- _ACTIVITY_: Return the data below exactly, but only from the line containing "J201 pin 2: VBAT -> GND" through the line containing "U204 pin RXD: SENS -> ADC", with both of those lines included.

** Opening DATASET EXCERPTS block **

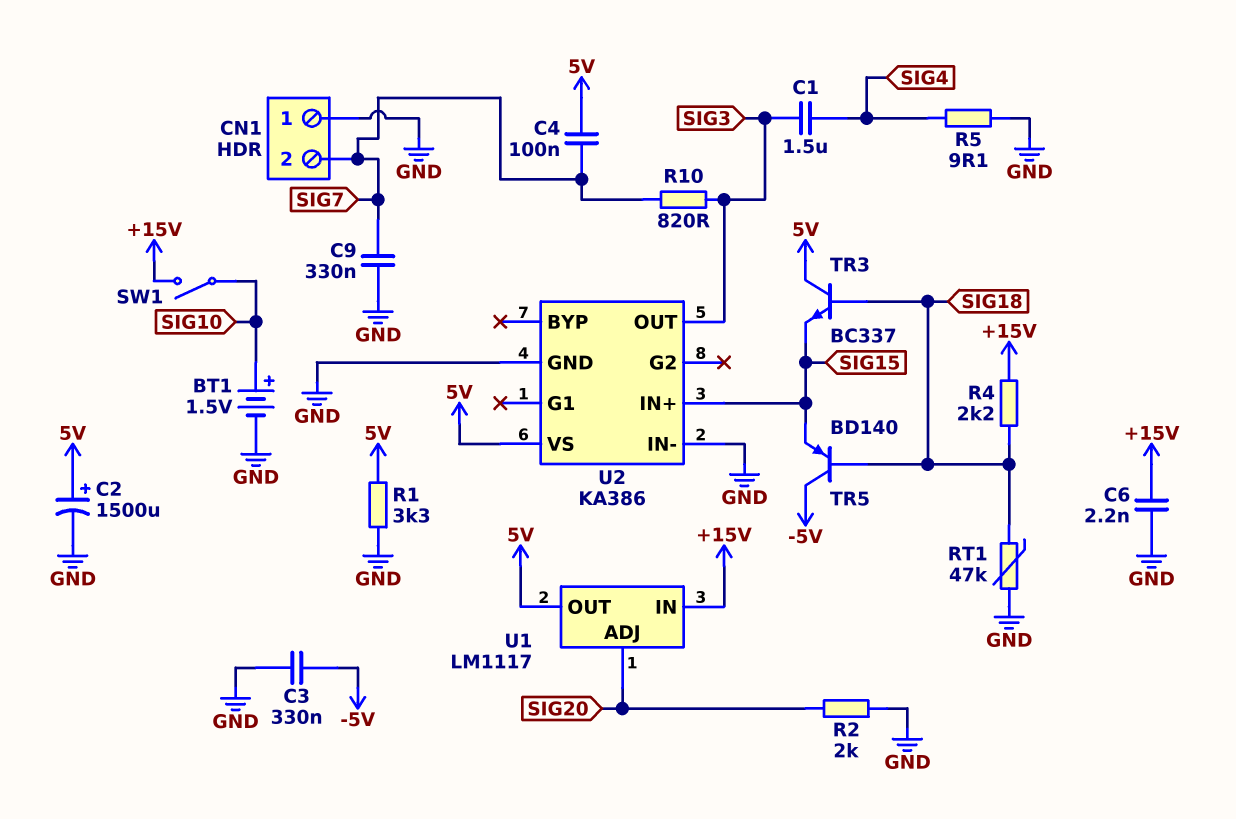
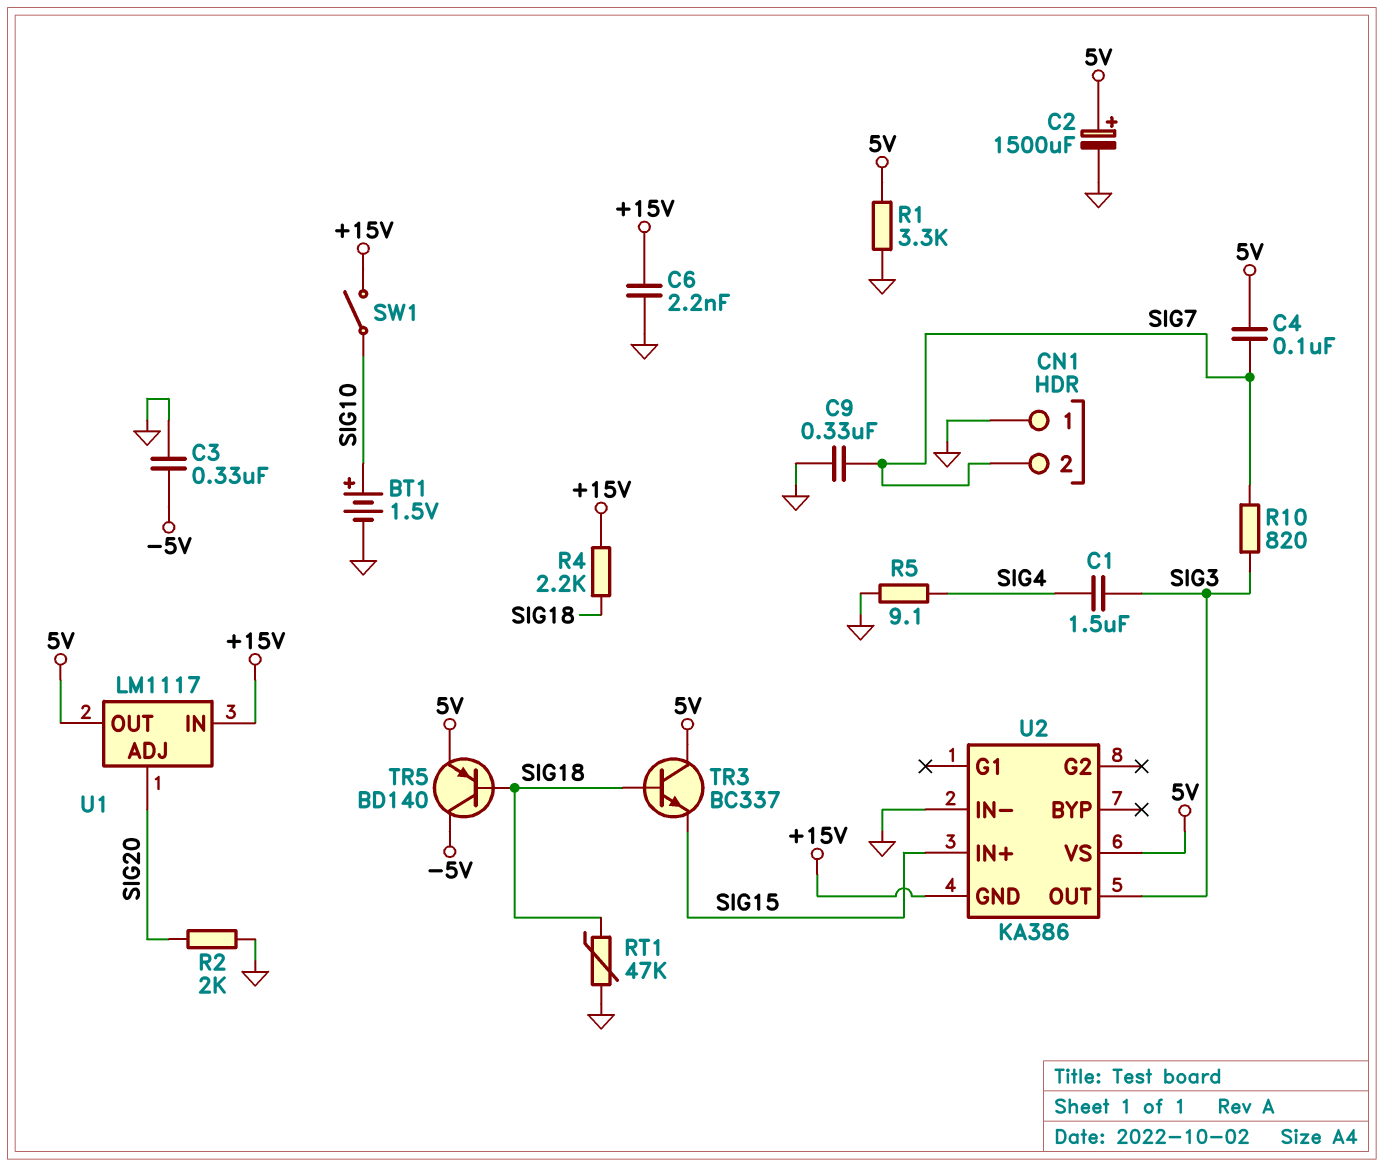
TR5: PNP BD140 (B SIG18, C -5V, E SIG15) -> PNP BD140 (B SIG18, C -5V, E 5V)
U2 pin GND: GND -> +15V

** Closing DATASET EXCERPTS block **
** Opening DATASET EXCERPTS block **

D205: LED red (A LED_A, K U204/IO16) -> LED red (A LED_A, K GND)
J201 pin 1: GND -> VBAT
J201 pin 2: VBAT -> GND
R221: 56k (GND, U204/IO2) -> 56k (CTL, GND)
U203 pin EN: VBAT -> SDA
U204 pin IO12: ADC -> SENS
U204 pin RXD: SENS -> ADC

** Closing DATASET EXCERPTS block **

- _EXERCISE RESPONSE_:
J201 pin 2: VBAT -> GND
R221: 56k (GND, U204/IO2) -> 56k (CTL, GND)
U203 pin EN: VBAT -> SDA
U204 pin IO12: ADC -> SENS
U204 pin RXD: SENS -> ADC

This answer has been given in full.